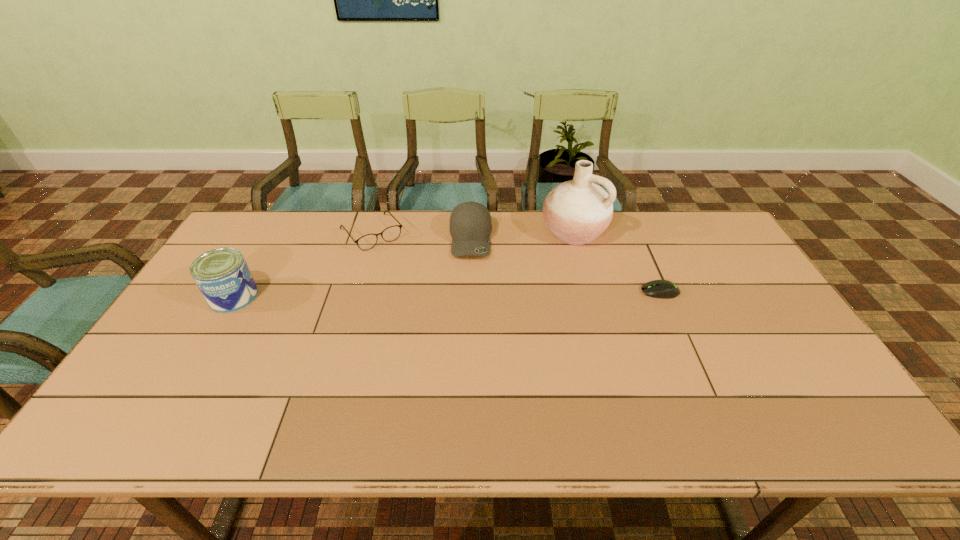
This screenshot has height=540, width=960. Find the location of `free spot located to pour from the handle of the fourth object from left to right`. free spot located to pour from the handle of the fourth object from left to right is located at coordinates (538, 265).

Identify the location of baseball cap positioned at the far edge. The width and height of the screenshot is (960, 540). (470, 224).

Identify the location of spectacles located at the far edge. (366, 242).

This screenshot has width=960, height=540. In order to click on pottery located at the far edge in this screenshot , I will do `click(578, 211)`.

The height and width of the screenshot is (540, 960). I want to click on object that is at the left edge, so click(x=222, y=275).

The height and width of the screenshot is (540, 960). In order to click on vacant position at the far edge of the desktop in this screenshot , I will do `click(635, 251)`.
━━━
▶ **Work task**: Can you write out everything in the data from the line that contains "Identify the location of baseball" down to the line that contains "Identify the location of spectacles", both included?

▶ **Exercise answer**:
Identify the location of baseball cap positioned at the far edge. The width and height of the screenshot is (960, 540). (470, 224).

Identify the location of spectacles located at the far edge. (366, 242).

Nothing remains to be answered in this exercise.